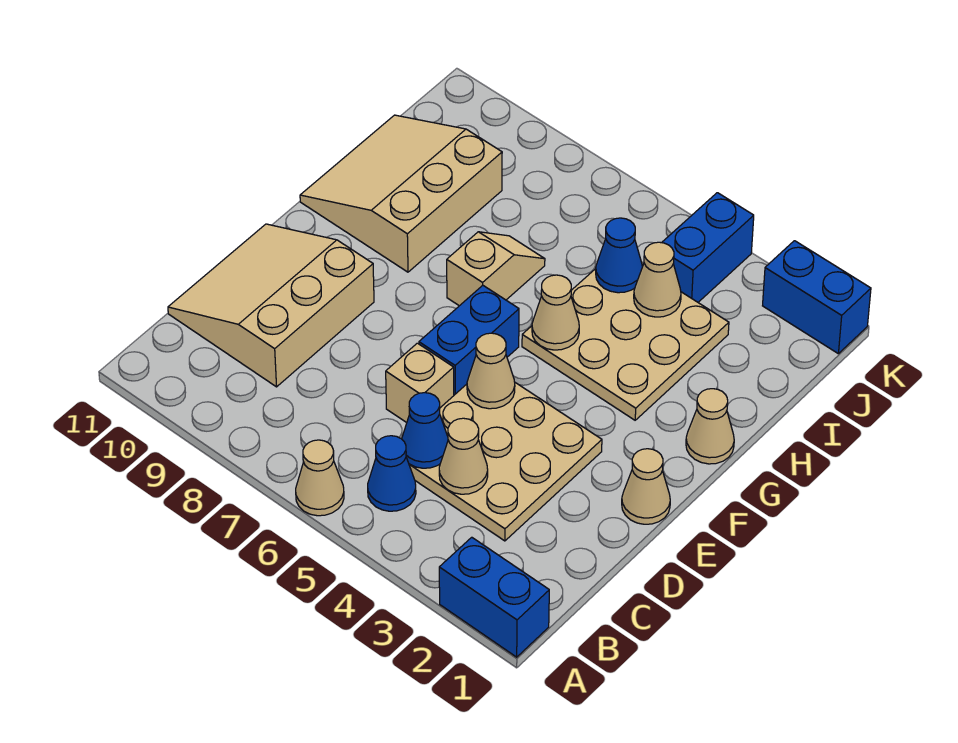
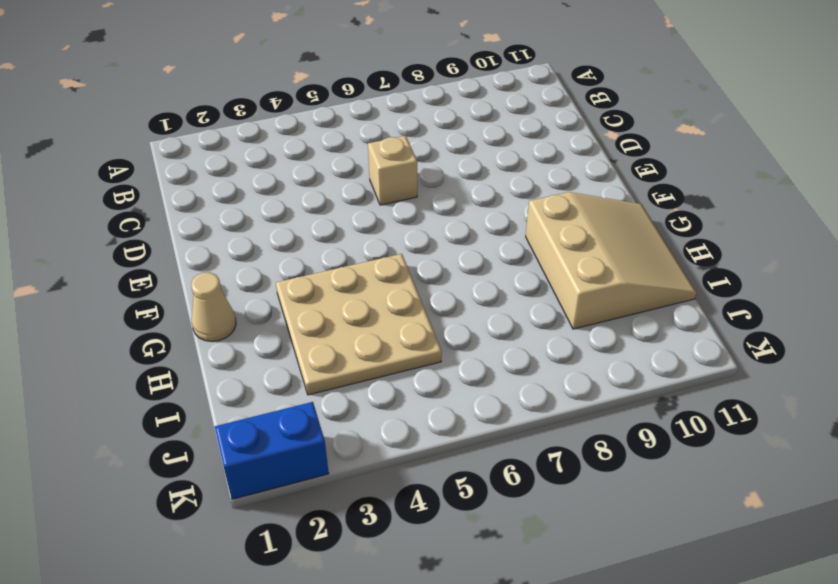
none -> blue brick A1:A2 level 1
none -> tan cone A6 level 1
none -> blue cone B5 level 1

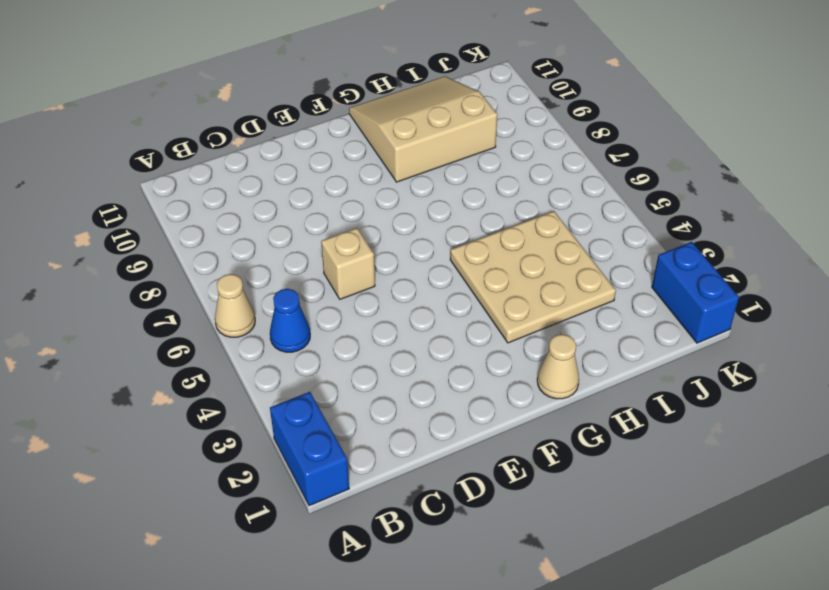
none -> tan plate C3:E5 level 1
none -> tan slope C9:E11 level 1 top 9
none -> tan cone E1 level 1

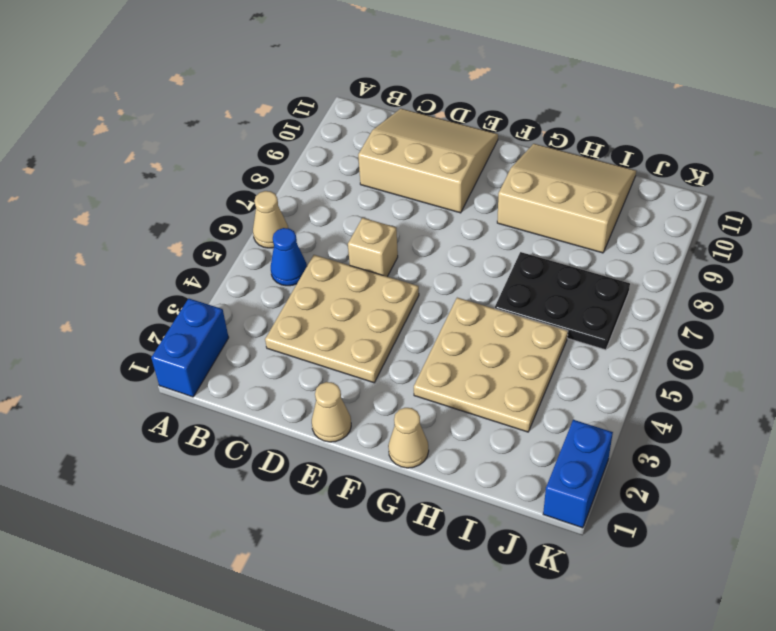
black plate H6:J7 level 1 -> tan slope G7:H7 level 1 top G
none -> blue brick E6:F6 level 1
none -> blue brick J4:K4 level 1
none -> tan cone C4 level 2

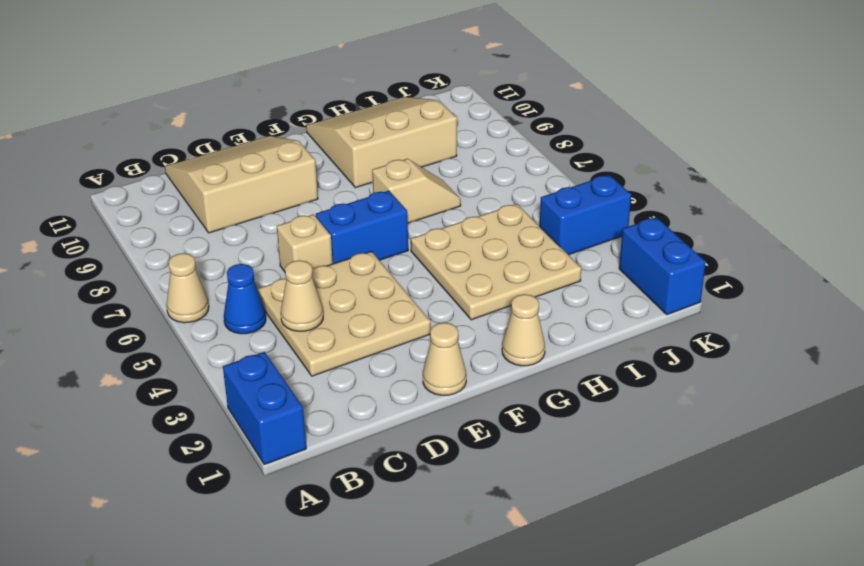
none -> blue cone C5 level 2
none -> tan cone E5 level 2
none -> tan cone G5 level 2

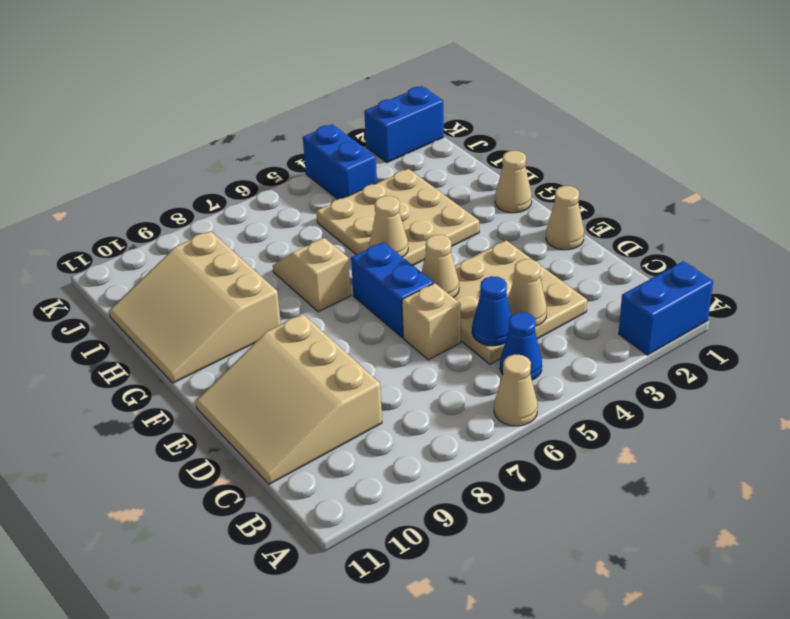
none -> tan cone I4 level 2
none -> blue cone I5 level 2

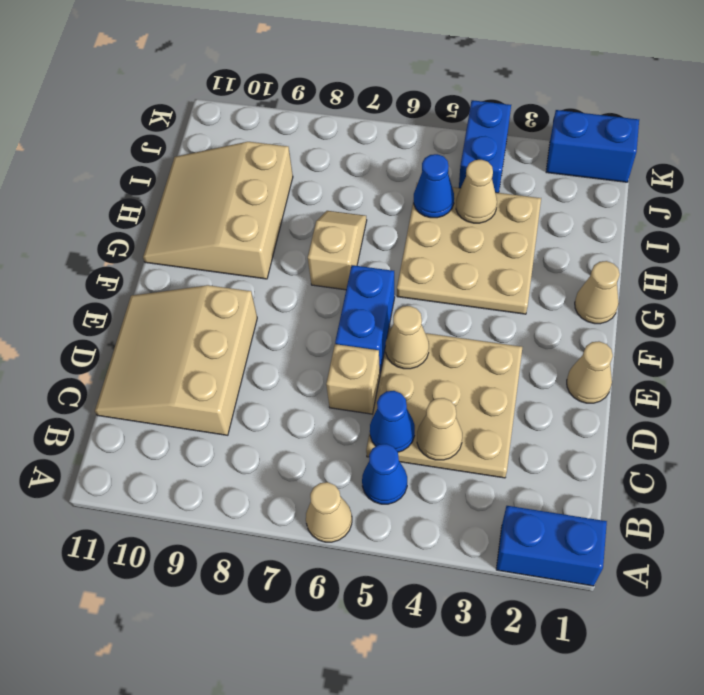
none -> tan cone G5 level 2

> **Task directions**
Show me every line of the entries above that holds "blue".

> **Task solution**
none -> blue brick A1:A2 level 1
none -> blue cone B5 level 1
none -> blue brick E6:F6 level 1
none -> blue brick J4:K4 level 1
none -> blue cone C5 level 2
none -> blue cone I5 level 2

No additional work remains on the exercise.